- **Problem requirements**:
Skip the images and copy each record exactly as written.

- **Input data**:

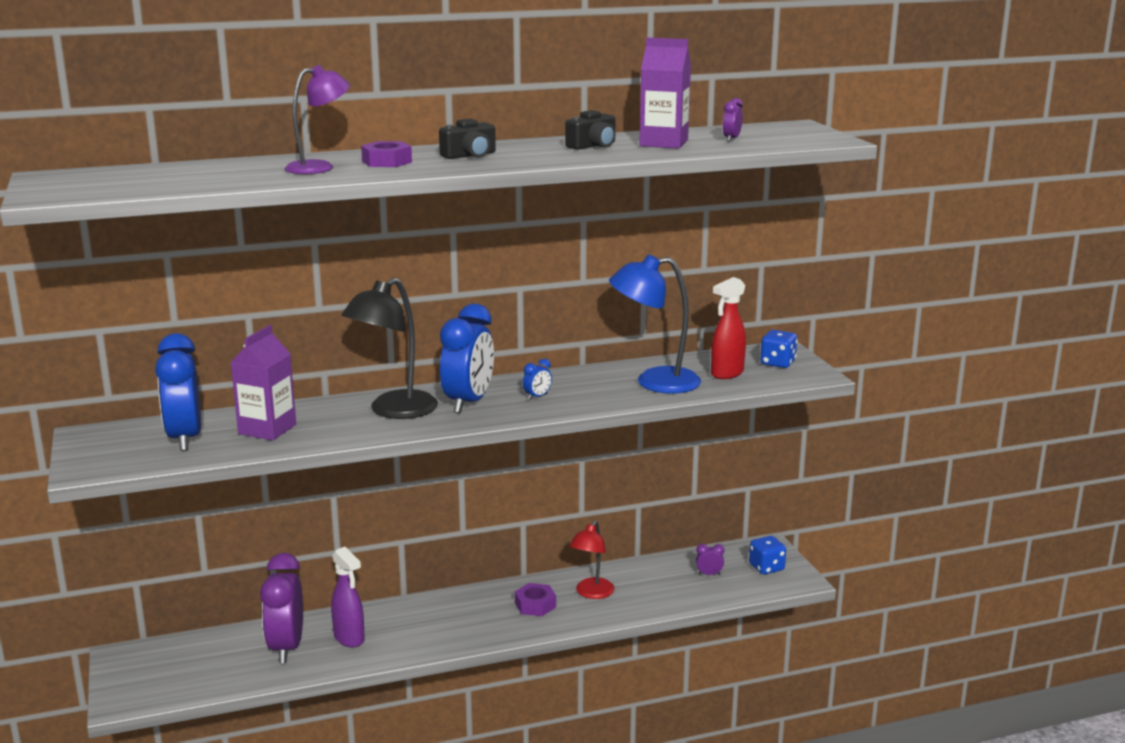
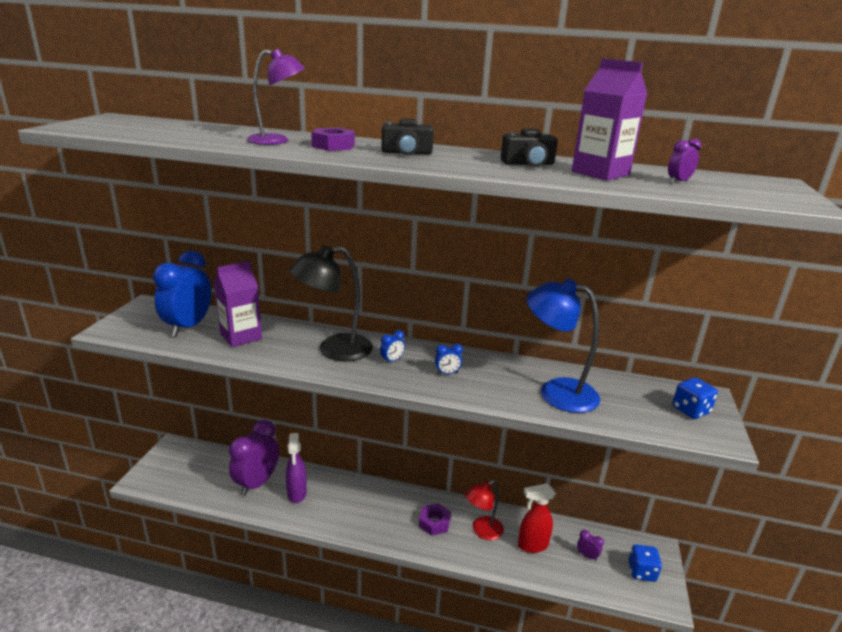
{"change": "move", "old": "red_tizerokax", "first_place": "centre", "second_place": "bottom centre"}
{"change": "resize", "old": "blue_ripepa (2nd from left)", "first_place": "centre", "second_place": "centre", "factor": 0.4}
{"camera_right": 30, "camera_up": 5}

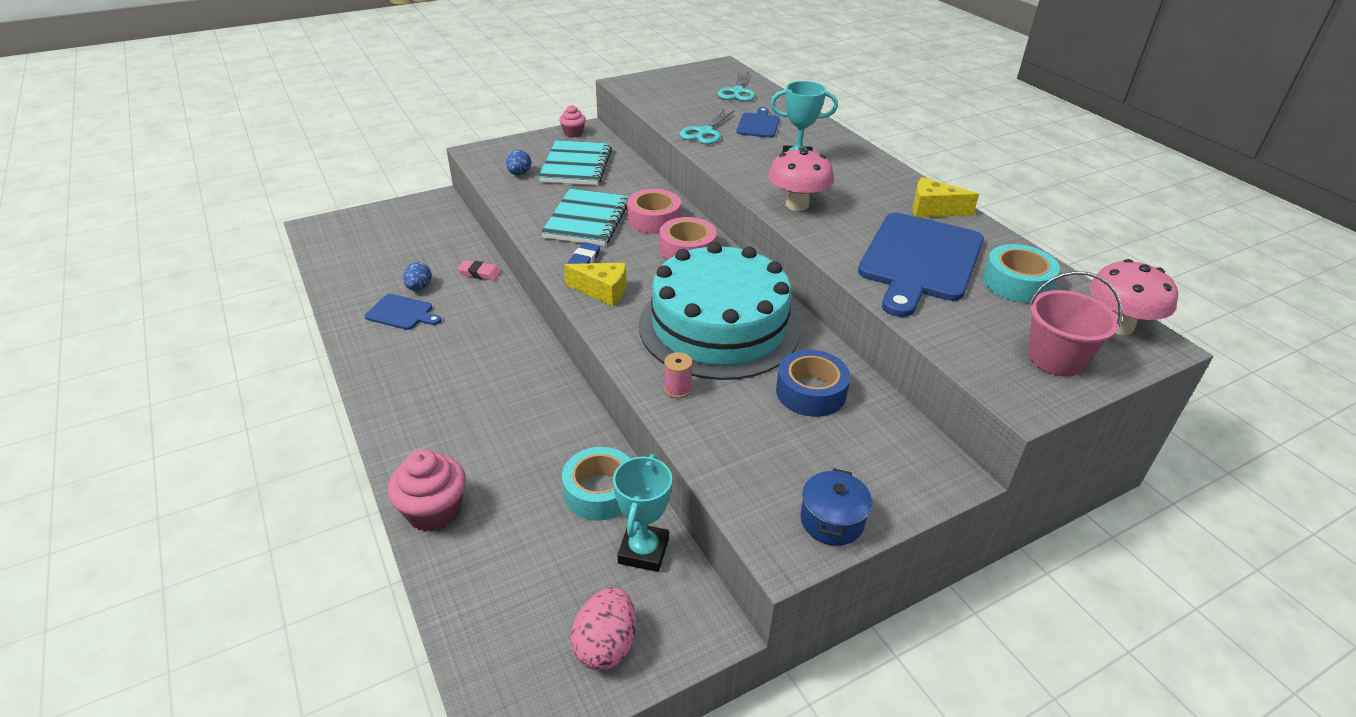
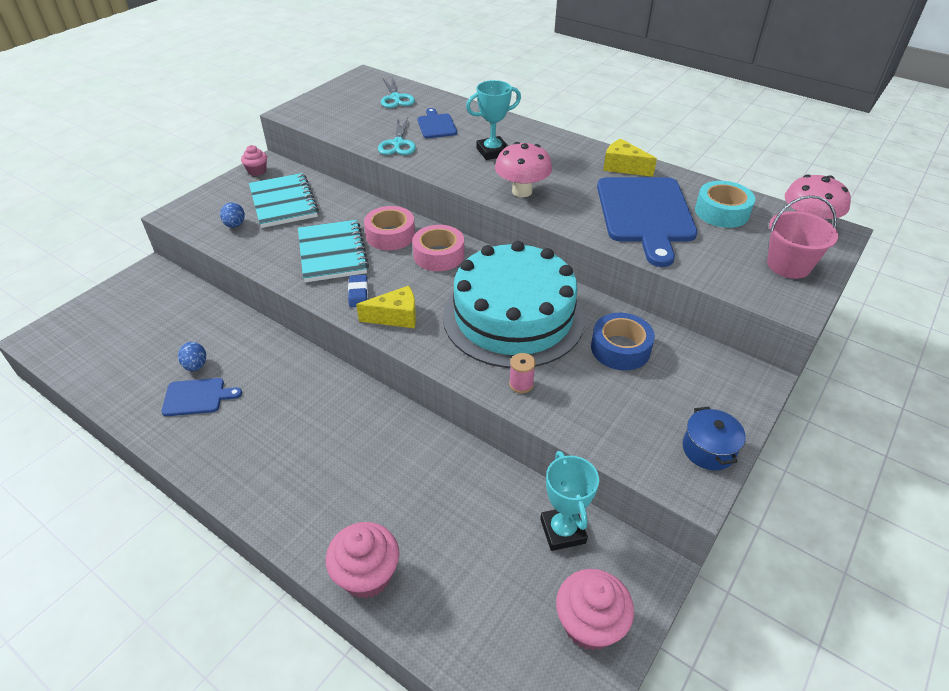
{"change": "delete", "old": "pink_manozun", "first_place": "centre"}
{"change": "delete", "old": "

- **Task response**:
{"change": "move", "old": "red_tizerokax", "first_place": "centre", "second_place": "bottom centre"}
{"change": "resize", "old": "blue_ripepa (2nd from left)", "first_place": "centre", "second_place": "centre", "factor": 0.4}
{"camera_right": 30, "camera_up": 5}

{"change": "delete", "old": "pink_manozun", "first_place": "centre"}
{"change": "delete", "old": "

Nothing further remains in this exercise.